◆ What this task involves
Taking each line of the records in turn, count those containing "turned" and report only the number.

◆ Records for the exercise
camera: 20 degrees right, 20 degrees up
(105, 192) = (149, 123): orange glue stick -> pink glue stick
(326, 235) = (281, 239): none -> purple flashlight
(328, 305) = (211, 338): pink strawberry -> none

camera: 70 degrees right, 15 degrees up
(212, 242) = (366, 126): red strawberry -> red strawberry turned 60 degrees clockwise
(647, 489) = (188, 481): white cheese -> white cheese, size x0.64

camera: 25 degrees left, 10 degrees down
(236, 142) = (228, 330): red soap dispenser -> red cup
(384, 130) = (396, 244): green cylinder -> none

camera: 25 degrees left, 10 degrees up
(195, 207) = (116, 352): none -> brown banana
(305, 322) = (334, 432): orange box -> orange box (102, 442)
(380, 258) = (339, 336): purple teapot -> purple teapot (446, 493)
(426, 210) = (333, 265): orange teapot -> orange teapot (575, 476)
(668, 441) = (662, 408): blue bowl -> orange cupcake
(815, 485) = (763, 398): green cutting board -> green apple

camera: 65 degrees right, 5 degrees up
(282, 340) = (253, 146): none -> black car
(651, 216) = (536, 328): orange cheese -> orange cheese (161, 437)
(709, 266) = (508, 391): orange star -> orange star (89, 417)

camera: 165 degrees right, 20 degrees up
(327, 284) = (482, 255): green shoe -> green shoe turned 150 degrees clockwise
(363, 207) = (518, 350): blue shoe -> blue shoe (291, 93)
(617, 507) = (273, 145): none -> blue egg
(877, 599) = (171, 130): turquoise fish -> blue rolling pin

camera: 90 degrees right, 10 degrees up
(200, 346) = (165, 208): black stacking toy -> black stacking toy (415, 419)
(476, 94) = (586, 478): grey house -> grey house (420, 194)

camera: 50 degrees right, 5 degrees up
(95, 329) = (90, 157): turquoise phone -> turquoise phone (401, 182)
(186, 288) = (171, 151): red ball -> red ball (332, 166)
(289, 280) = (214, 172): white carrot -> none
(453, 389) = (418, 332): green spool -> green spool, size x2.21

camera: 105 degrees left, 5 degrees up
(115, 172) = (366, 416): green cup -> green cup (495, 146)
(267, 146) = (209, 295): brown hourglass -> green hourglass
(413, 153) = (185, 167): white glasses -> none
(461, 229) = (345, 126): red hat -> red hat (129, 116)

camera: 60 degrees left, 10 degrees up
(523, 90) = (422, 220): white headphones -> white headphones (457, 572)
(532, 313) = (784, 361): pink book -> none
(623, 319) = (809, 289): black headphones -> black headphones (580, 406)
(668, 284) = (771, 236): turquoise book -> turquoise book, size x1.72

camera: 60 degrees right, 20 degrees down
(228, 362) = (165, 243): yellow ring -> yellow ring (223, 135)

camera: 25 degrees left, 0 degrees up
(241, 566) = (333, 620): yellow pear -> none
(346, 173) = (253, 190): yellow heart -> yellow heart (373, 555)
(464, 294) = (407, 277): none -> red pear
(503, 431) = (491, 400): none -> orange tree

◆ Written solution
2